Task details: The line containing "D211: zener 5.1V (A GND, K IC205/CV) -> none" marks where to begin; quote it and every line after it through the end of the data, exactly as written.
(Data to use begins)
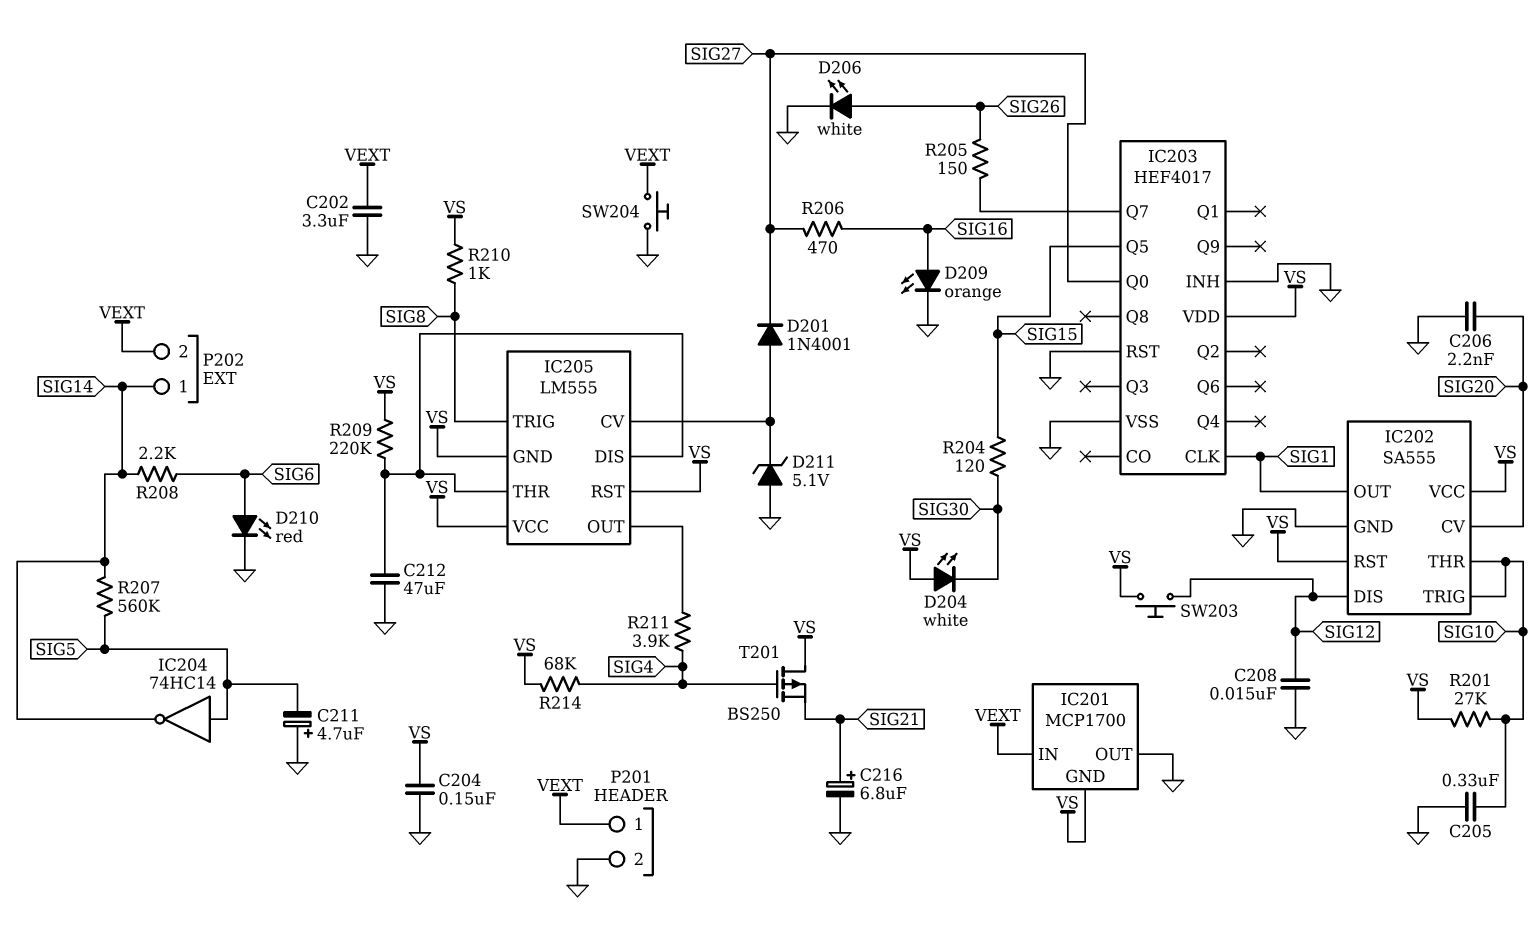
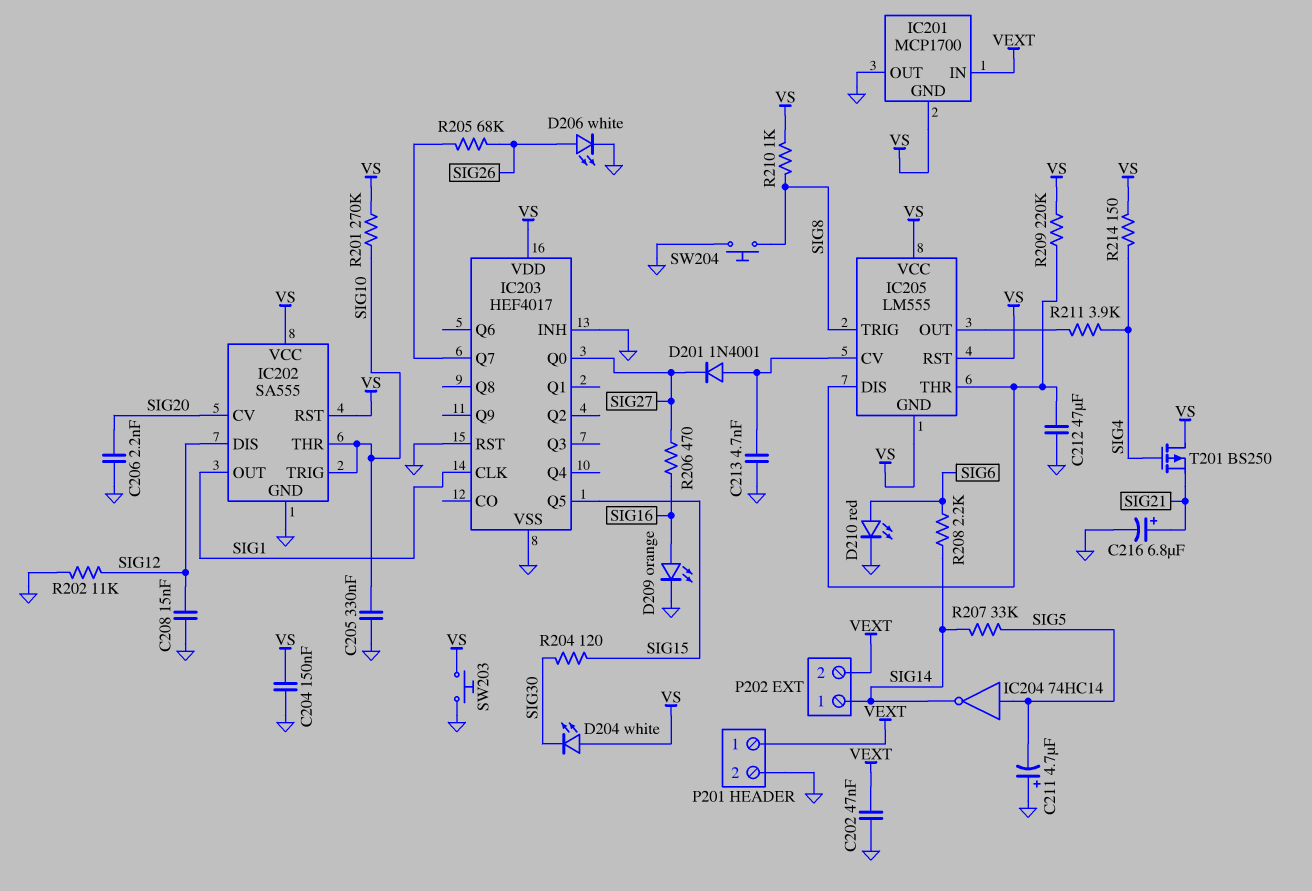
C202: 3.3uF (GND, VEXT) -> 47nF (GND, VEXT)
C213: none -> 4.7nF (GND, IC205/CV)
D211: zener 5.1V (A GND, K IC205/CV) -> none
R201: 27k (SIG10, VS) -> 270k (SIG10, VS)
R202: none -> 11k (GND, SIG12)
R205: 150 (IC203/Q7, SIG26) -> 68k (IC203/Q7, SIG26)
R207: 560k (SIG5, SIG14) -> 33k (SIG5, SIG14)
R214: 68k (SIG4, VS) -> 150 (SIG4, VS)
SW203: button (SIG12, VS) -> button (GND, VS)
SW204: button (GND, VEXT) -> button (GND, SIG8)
(Data to use ends)
Reply:
D211: zener 5.1V (A GND, K IC205/CV) -> none
R201: 27k (SIG10, VS) -> 270k (SIG10, VS)
R202: none -> 11k (GND, SIG12)
R205: 150 (IC203/Q7, SIG26) -> 68k (IC203/Q7, SIG26)
R207: 560k (SIG5, SIG14) -> 33k (SIG5, SIG14)
R214: 68k (SIG4, VS) -> 150 (SIG4, VS)
SW203: button (SIG12, VS) -> button (GND, VS)
SW204: button (GND, VEXT) -> button (GND, SIG8)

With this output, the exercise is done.